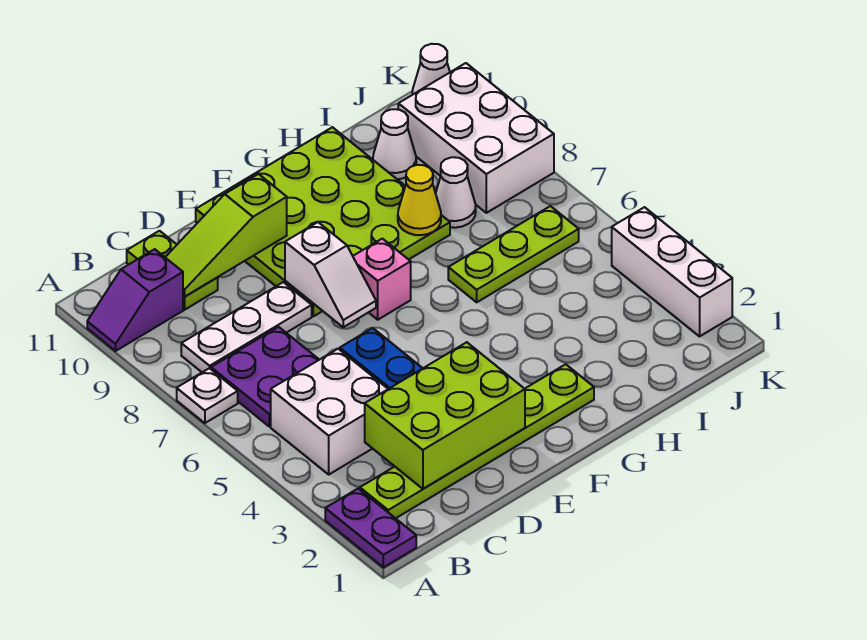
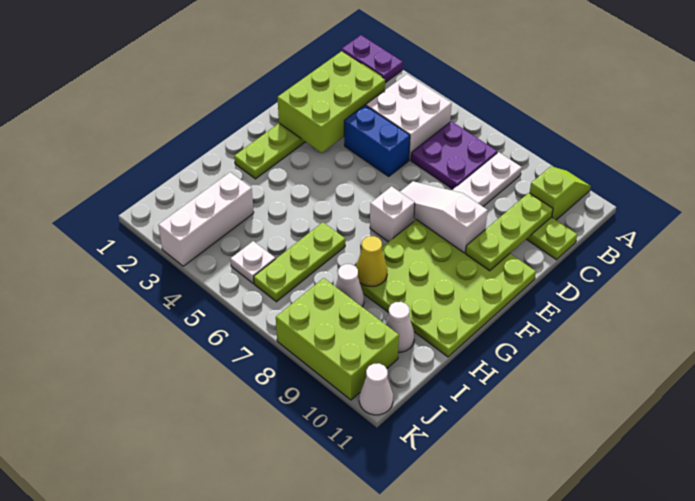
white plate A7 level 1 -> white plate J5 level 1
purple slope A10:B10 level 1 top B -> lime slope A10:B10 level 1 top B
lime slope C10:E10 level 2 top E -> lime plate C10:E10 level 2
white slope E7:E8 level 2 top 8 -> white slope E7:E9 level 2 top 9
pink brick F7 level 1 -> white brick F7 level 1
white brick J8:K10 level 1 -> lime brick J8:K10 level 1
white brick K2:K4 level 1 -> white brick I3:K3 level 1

...

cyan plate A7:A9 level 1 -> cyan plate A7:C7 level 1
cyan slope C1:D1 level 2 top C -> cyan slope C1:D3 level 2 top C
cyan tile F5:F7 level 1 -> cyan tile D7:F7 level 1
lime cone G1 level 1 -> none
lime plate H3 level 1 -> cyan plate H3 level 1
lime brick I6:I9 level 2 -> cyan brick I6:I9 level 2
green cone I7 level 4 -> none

(WORK TO BE COMPLETED): Every line in the entries above that has the word "cone" should be identified and copied.

(WRITTEN RESPONSE):
lime cone G1 level 1 -> none
green cone I7 level 4 -> none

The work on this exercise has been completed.